**Work to be completed**
Copy out all of the data below word for word, leaving out the pictures.

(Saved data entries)
☆ ☆ ☆ ☆ ☆

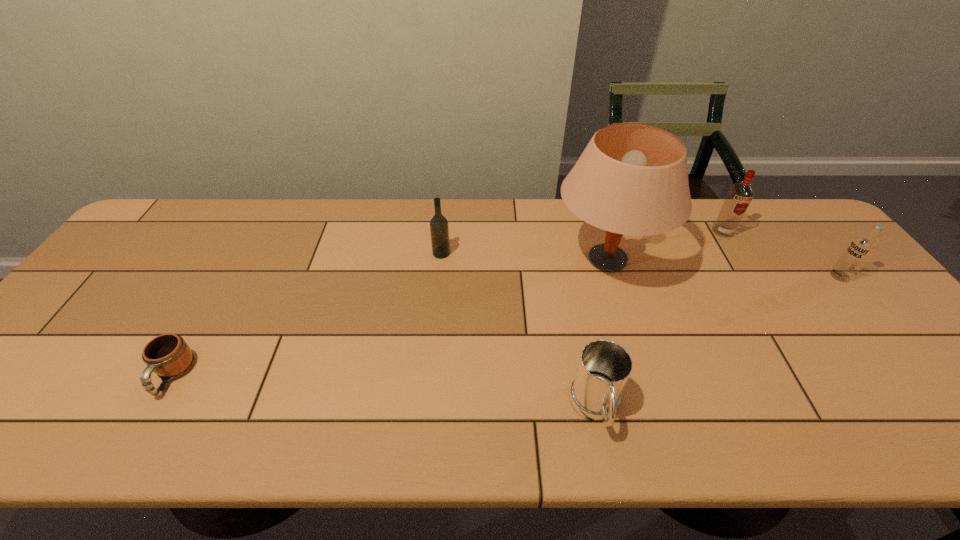
The height and width of the screenshot is (540, 960). Find the location of `the closest object relative to the rightmost object`. the closest object relative to the rightmost object is located at coordinates (740, 195).

The height and width of the screenshot is (540, 960). Find the location of `the second closest vodka to the farthest vodka`. the second closest vodka to the farthest vodka is located at coordinates (439, 230).

Identify the location of vodka that is the closest to the leftmost vodka. The height and width of the screenshot is (540, 960). (740, 195).

I want to click on vacant space that satisfies the following two spatial constraints: 1. on the front label of the nearest vodka; 2. on the side of the taller mug with the handle, so 949,409.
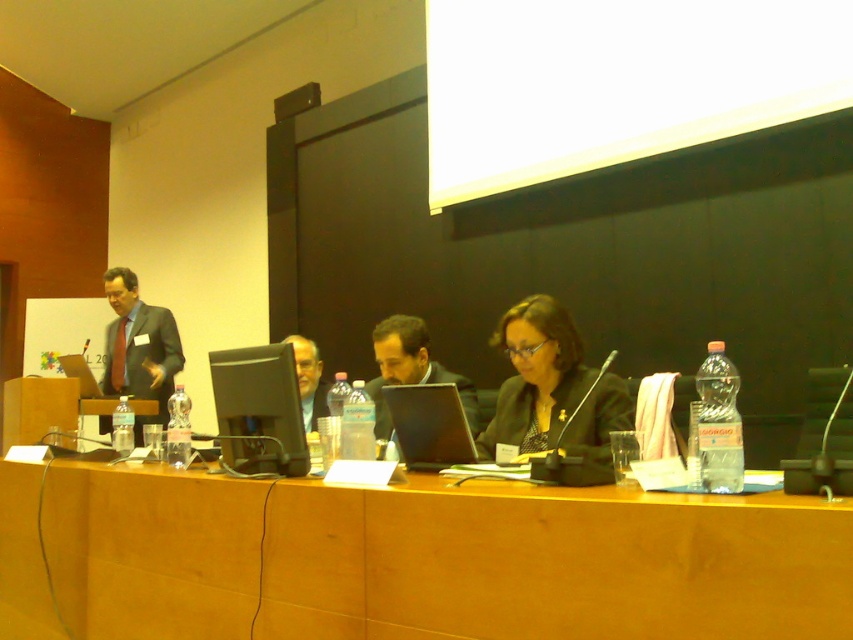
Question: Which object is positioned closest to the matte black jacket at center?

Choices:
 (A) matte black suit at left
 (B) matte black laptop at center

Answer: (B)

Question: Does matte black laptop at center have a smaller size compared to matte black laptop at left?

Choices:
 (A) no
 (B) yes

Answer: (A)

Question: Can you confirm if black plastic laptop at center is thinner than matte black laptop at left?

Choices:
 (A) yes
 (B) no

Answer: (A)

Question: Which of these objects is positioned closest to the matte black jacket at center?

Choices:
 (A) matte black laptop at left
 (B) black plastic laptop at center
 (C) matte black laptop at center
 (D) wooden table at center

Answer: (B)

Question: Which object appears closest to the camera in this image?

Choices:
 (A) matte black suit at left
 (B) wooden table at center
 (C) matte black laptop at center

Answer: (B)

Question: Is matte black jacket at center thinner than matte black suit at left?

Choices:
 (A) yes
 (B) no

Answer: (A)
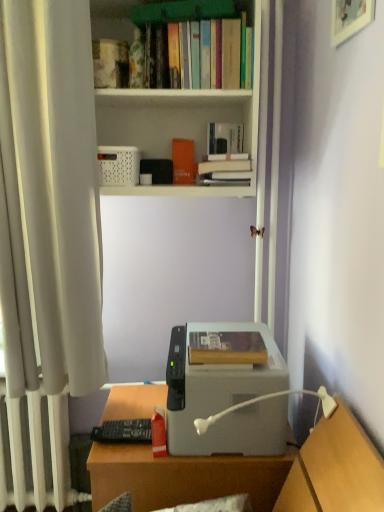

☆ ☆ ☆ ☆ ☆

**Your response**
The height and width of the screenshot is (540, 960). Find the location of `the closest object relative to the rightmost object`. the closest object relative to the rightmost object is located at coordinates (740, 195).

The height and width of the screenshot is (540, 960). Find the location of `the second closest vodka to the farthest vodka`. the second closest vodka to the farthest vodka is located at coordinates (439, 230).

Identify the location of vodka that is the closest to the leftmost vodka. The height and width of the screenshot is (540, 960). (740, 195).

I want to click on vacant space that satisfies the following two spatial constraints: 1. on the front label of the nearest vodka; 2. on the side of the taller mug with the handle, so 949,409.
Question: Which object is positioned closest to the matte black jacket at center?

Choices:
 (A) matte black suit at left
 (B) matte black laptop at center

Answer: (B)

Question: Does matte black laptop at center have a smaller size compared to matte black laptop at left?

Choices:
 (A) no
 (B) yes

Answer: (A)

Question: Can you confirm if black plastic laptop at center is thinner than matte black laptop at left?

Choices:
 (A) yes
 (B) no

Answer: (A)

Question: Which of these objects is positioned closest to the matte black jacket at center?

Choices:
 (A) matte black laptop at left
 (B) black plastic laptop at center
 (C) matte black laptop at center
 (D) wooden table at center

Answer: (B)

Question: Which object appears closest to the camera in this image?

Choices:
 (A) matte black suit at left
 (B) wooden table at center
 (C) matte black laptop at center

Answer: (B)

Question: Is matte black jacket at center thinner than matte black suit at left?

Choices:
 (A) yes
 (B) no

Answer: (A)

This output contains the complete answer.